[Coordinate output tasks]
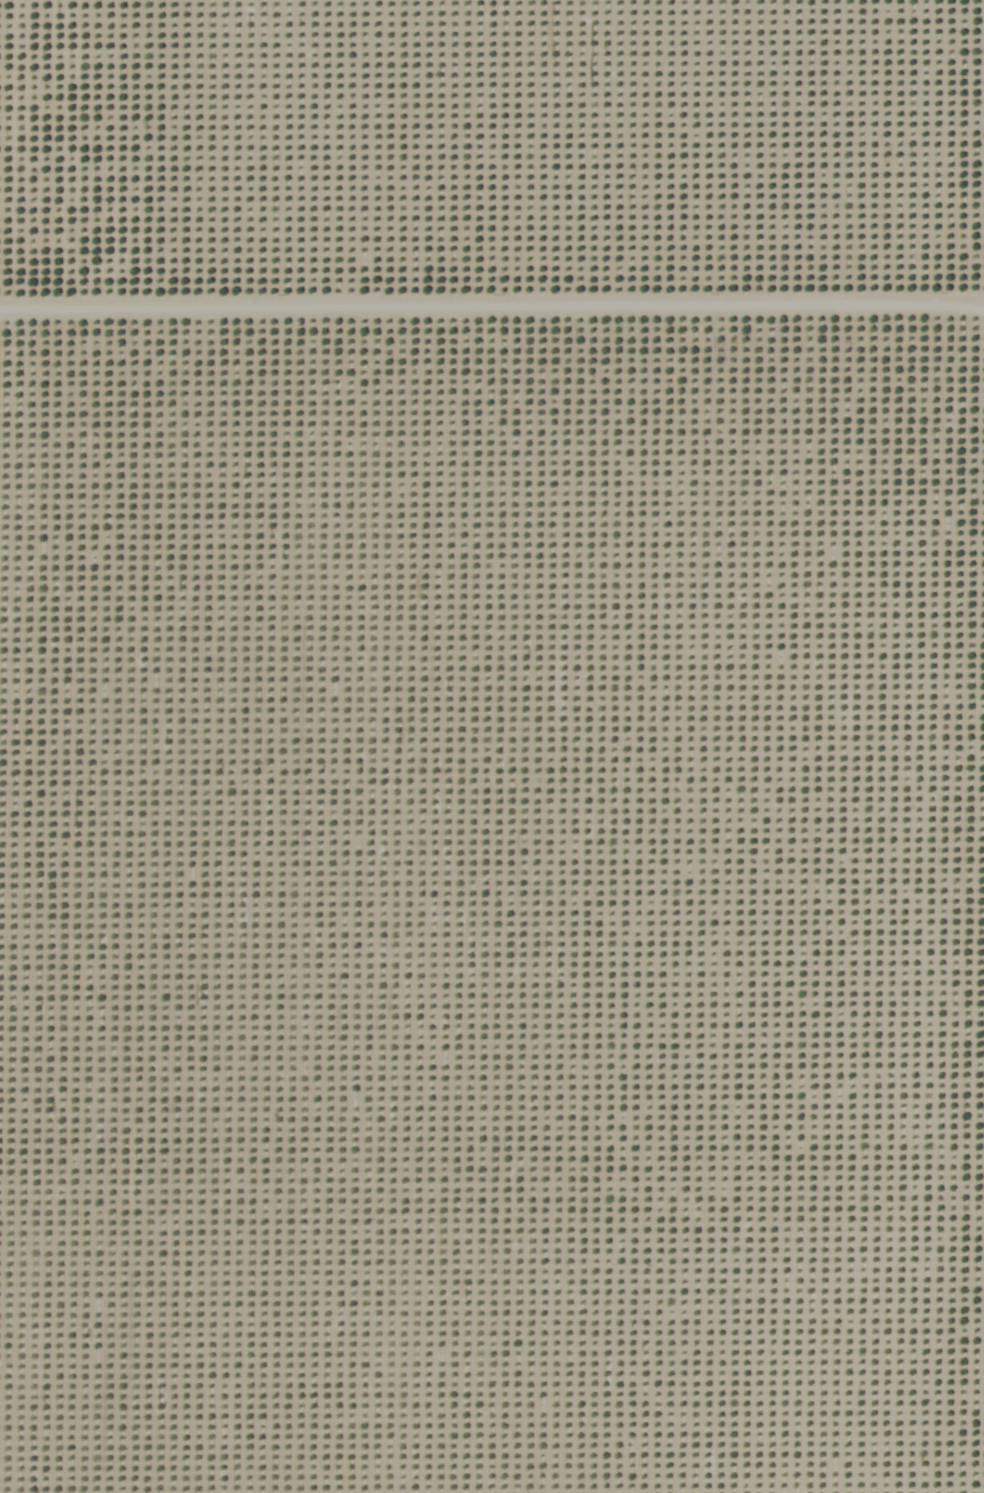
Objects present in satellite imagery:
crop: (488, 166)
crop: (492, 913)

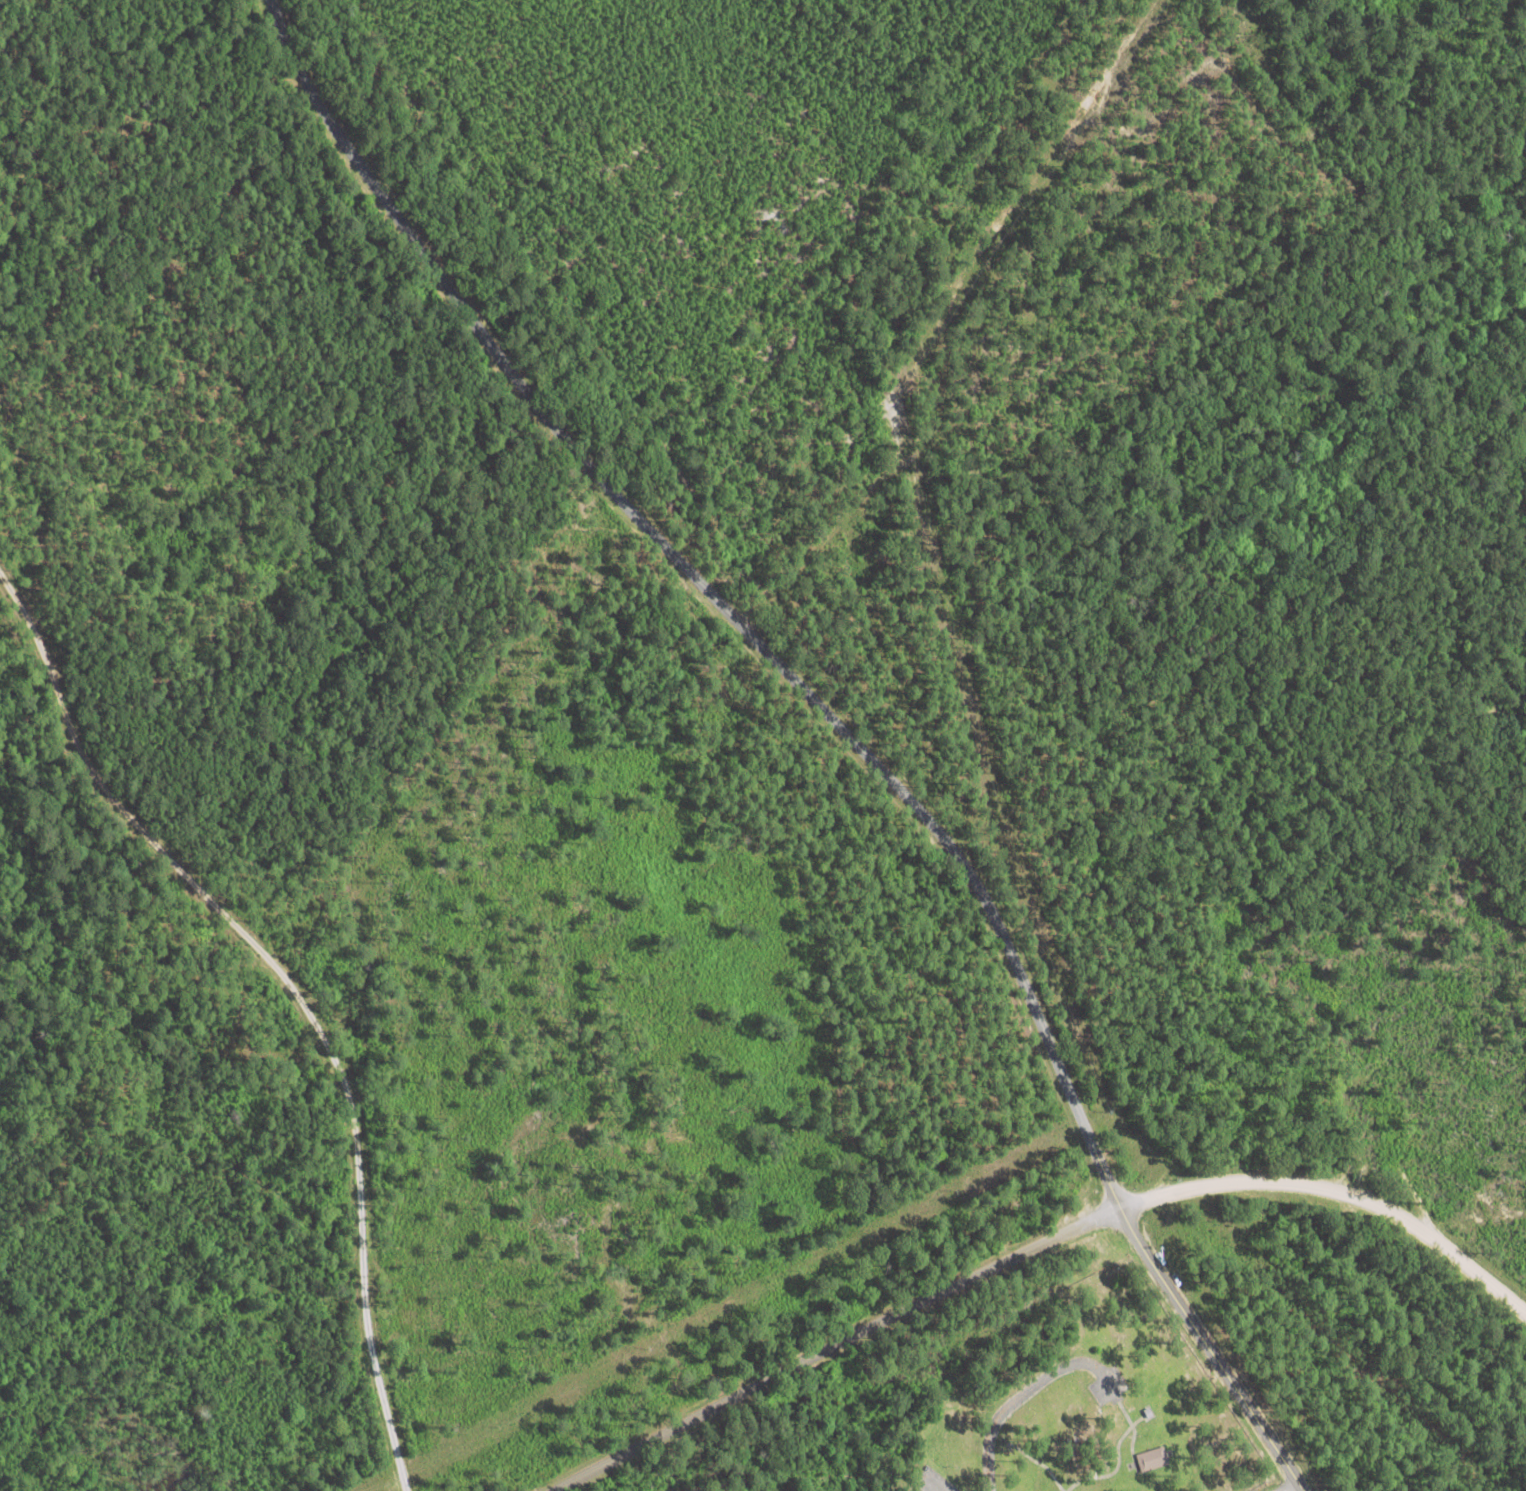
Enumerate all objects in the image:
road: (944, 577)
road: (824, 729)
road: (295, 990)
road: (1346, 1194)
road: (842, 1346)
road: (1025, 1393)
park: (1029, 1413)
building: (1158, 1461)
road: (944, 1480)
road: (1307, 1489)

> _What is being asked_: Pictures aside, repeat every line of the data above exactly.

> _Solved exercise_:
Objects present in satellite imagery:
crop: (488, 166)
crop: (492, 913)

Enumerate all objects in the image:
road: (944, 577)
road: (824, 729)
road: (295, 990)
road: (1346, 1194)
road: (842, 1346)
road: (1025, 1393)
park: (1029, 1413)
building: (1158, 1461)
road: (944, 1480)
road: (1307, 1489)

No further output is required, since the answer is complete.